### Information provided
= Beginning of Section =

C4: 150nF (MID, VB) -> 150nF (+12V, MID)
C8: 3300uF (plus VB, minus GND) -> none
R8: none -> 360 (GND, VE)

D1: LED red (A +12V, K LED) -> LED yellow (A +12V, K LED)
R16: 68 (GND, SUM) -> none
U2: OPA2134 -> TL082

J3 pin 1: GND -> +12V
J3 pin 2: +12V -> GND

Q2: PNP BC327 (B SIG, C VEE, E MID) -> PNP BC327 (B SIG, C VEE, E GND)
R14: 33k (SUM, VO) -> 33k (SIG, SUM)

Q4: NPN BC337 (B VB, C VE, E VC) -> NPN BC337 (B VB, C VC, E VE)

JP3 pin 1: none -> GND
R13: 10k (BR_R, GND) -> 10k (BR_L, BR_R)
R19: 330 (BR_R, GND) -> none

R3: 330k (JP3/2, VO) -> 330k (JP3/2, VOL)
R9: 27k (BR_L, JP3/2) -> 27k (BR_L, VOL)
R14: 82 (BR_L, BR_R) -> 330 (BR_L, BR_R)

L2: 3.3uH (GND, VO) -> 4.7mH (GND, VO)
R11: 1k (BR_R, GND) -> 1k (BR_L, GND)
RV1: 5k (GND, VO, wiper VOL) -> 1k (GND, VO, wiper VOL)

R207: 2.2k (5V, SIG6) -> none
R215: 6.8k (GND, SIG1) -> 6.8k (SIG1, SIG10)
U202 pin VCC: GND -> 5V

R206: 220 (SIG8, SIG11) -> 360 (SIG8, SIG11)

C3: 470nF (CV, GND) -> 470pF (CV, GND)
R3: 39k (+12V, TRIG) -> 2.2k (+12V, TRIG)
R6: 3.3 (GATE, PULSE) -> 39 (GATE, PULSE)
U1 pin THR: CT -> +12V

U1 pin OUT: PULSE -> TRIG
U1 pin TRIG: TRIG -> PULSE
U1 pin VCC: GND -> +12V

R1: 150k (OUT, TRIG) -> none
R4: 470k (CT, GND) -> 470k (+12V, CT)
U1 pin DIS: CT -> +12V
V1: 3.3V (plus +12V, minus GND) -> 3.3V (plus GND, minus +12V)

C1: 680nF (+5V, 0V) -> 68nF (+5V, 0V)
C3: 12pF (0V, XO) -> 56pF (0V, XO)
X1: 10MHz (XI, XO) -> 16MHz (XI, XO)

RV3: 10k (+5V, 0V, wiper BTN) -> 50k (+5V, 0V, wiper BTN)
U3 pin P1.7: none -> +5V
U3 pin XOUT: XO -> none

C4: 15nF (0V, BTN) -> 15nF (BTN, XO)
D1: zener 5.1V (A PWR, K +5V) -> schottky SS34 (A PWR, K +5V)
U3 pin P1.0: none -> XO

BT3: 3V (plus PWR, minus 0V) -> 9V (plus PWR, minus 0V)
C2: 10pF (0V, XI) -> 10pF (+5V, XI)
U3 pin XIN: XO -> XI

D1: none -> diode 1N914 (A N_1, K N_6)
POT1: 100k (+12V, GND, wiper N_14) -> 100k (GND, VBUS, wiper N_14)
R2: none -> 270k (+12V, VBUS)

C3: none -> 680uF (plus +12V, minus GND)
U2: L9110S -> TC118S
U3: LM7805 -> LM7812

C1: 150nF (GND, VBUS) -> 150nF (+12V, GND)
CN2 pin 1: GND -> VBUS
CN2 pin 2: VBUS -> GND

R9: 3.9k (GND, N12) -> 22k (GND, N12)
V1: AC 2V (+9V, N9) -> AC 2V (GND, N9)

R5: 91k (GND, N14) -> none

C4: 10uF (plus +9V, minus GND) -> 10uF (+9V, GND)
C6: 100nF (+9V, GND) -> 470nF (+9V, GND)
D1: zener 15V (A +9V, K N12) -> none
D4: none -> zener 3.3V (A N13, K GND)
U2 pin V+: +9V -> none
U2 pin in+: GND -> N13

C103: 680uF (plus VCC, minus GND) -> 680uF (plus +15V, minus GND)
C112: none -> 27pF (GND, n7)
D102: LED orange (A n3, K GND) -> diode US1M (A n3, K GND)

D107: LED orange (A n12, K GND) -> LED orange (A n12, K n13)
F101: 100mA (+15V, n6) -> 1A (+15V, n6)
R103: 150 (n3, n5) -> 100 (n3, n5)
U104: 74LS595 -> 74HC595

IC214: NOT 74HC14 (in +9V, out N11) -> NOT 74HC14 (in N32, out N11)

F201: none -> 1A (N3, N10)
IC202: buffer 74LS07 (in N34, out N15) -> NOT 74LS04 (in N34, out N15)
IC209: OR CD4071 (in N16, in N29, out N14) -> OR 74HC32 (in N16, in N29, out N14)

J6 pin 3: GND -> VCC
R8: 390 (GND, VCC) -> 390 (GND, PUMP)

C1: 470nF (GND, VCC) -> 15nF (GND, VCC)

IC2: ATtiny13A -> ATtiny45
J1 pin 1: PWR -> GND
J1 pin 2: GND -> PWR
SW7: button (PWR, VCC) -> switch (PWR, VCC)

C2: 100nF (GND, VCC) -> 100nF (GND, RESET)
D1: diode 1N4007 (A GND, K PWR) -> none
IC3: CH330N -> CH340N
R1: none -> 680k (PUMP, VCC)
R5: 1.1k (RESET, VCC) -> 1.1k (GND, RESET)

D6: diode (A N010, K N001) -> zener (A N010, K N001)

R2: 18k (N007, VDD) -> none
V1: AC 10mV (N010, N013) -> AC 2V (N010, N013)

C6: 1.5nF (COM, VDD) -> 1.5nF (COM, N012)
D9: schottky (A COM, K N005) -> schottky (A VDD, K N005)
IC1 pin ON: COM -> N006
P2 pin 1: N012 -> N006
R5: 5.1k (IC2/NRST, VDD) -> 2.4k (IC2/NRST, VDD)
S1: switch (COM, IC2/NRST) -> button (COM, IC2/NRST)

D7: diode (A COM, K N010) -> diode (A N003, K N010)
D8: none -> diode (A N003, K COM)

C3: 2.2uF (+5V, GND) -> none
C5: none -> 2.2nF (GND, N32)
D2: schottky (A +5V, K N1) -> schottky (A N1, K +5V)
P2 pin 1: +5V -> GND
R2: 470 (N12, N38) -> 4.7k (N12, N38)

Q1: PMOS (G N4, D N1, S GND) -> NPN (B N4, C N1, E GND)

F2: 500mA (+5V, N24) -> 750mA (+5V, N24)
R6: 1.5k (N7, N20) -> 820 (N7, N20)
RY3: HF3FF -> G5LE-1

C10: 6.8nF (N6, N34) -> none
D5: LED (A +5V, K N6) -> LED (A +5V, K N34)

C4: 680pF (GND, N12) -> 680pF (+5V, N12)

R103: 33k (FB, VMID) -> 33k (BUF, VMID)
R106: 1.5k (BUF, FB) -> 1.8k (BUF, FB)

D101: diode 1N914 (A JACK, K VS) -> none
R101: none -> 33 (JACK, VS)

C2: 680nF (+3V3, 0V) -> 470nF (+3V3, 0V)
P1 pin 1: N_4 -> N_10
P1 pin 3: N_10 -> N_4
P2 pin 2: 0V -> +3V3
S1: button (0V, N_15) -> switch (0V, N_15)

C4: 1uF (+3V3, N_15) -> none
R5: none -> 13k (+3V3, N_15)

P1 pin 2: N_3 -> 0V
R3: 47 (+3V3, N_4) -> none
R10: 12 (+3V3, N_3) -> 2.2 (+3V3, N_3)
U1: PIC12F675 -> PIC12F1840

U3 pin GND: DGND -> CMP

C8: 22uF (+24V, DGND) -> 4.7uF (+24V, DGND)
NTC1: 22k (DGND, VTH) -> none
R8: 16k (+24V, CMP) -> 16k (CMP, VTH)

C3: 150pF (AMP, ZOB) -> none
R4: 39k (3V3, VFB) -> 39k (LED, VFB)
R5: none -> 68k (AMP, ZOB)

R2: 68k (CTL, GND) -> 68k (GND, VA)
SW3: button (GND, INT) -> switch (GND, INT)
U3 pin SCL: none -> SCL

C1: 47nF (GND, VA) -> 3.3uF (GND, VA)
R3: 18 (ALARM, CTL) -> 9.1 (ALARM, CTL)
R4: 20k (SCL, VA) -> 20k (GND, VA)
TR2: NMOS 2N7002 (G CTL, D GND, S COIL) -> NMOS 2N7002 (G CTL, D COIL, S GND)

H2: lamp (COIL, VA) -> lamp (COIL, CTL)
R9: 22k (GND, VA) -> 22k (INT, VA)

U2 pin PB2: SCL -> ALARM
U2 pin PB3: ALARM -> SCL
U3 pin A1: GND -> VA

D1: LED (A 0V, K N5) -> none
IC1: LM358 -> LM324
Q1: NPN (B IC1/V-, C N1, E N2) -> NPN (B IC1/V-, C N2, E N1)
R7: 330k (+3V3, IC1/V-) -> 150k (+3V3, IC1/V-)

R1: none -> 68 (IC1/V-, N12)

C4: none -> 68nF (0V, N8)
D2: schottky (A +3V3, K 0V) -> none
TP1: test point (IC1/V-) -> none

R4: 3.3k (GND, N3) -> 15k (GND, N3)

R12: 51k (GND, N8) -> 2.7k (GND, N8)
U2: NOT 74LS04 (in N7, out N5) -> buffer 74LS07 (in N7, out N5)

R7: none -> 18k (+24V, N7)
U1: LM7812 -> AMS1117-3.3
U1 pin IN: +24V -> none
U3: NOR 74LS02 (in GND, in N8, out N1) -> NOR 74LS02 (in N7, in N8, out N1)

= End of Section =

### Task
Write out only the lines that run from the line containing "U2: OPA2134 -> TL082" through the line containing "RV1: 5k (GND, VO, wiper", both included, exactly as they appear above.

### Finished exercise
U2: OPA2134 -> TL082

J3 pin 1: GND -> +12V
J3 pin 2: +12V -> GND

Q2: PNP BC327 (B SIG, C VEE, E MID) -> PNP BC327 (B SIG, C VEE, E GND)
R14: 33k (SUM, VO) -> 33k (SIG, SUM)

Q4: NPN BC337 (B VB, C VE, E VC) -> NPN BC337 (B VB, C VC, E VE)

JP3 pin 1: none -> GND
R13: 10k (BR_R, GND) -> 10k (BR_L, BR_R)
R19: 330 (BR_R, GND) -> none

R3: 330k (JP3/2, VO) -> 330k (JP3/2, VOL)
R9: 27k (BR_L, JP3/2) -> 27k (BR_L, VOL)
R14: 82 (BR_L, BR_R) -> 330 (BR_L, BR_R)

L2: 3.3uH (GND, VO) -> 4.7mH (GND, VO)
R11: 1k (BR_R, GND) -> 1k (BR_L, GND)
RV1: 5k (GND, VO, wiper VOL) -> 1k (GND, VO, wiper VOL)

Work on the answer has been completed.